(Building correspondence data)
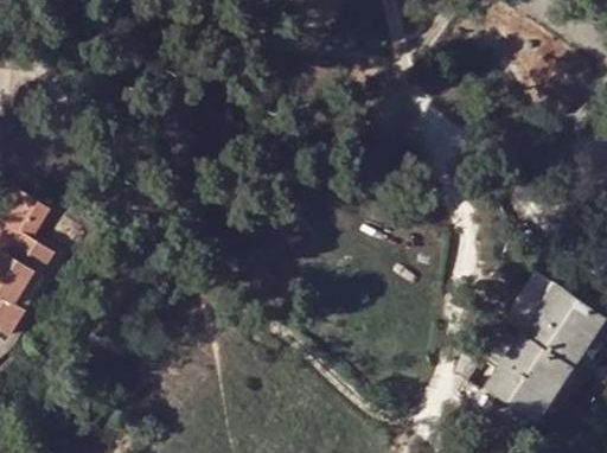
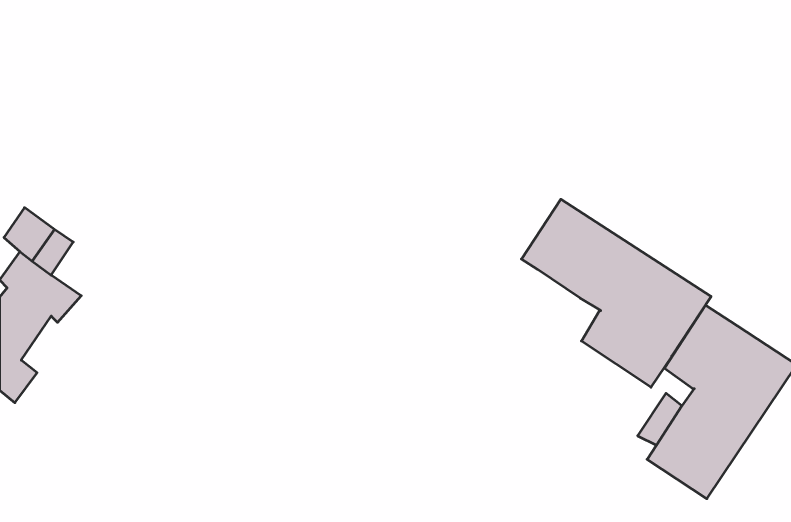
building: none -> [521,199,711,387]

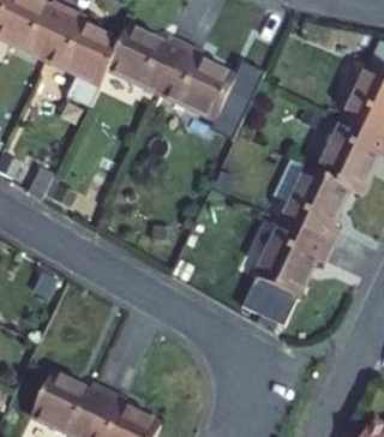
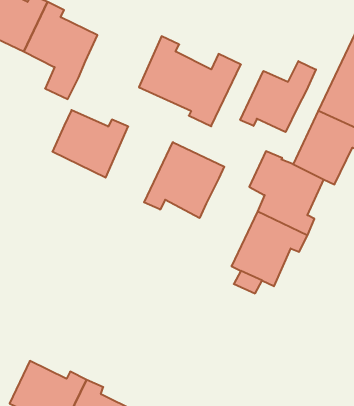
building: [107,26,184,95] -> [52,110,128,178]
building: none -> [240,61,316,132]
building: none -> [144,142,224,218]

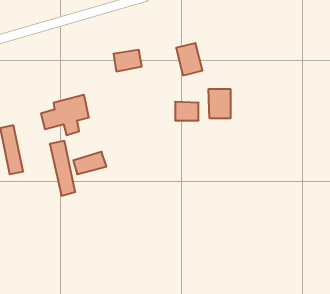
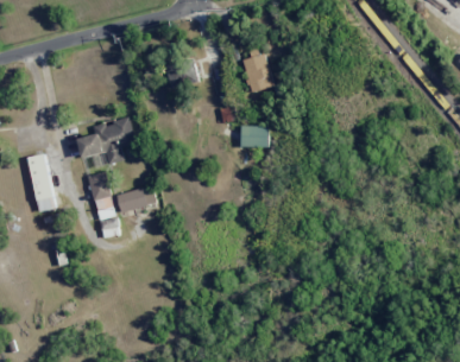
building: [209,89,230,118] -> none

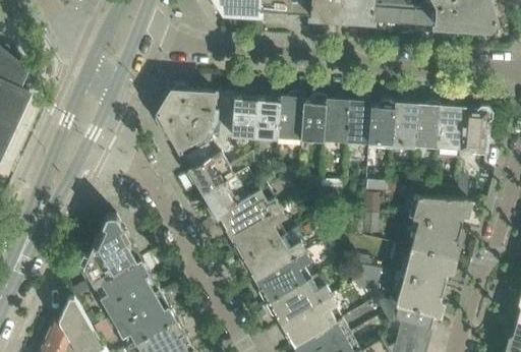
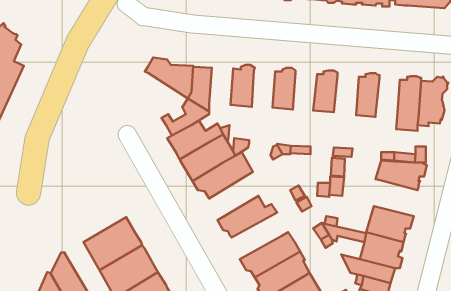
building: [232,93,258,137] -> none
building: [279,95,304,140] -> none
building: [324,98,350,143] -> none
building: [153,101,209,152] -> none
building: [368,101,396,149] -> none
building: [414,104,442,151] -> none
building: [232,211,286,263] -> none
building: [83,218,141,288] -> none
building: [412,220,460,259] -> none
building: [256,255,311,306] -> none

- Task goal
Wherever a picture appears, omit it; copy the rest of the data exactly.

- Output for this exercise
building: none -> [521,199,711,387]

building: [107,26,184,95] -> [52,110,128,178]
building: none -> [240,61,316,132]
building: none -> [144,142,224,218]

building: [209,89,230,118] -> none

building: [232,93,258,137] -> none
building: [279,95,304,140] -> none
building: [324,98,350,143] -> none
building: [153,101,209,152] -> none
building: [368,101,396,149] -> none
building: [414,104,442,151] -> none
building: [232,211,286,263] -> none
building: [83,218,141,288] -> none
building: [412,220,460,259] -> none
building: [256,255,311,306] -> none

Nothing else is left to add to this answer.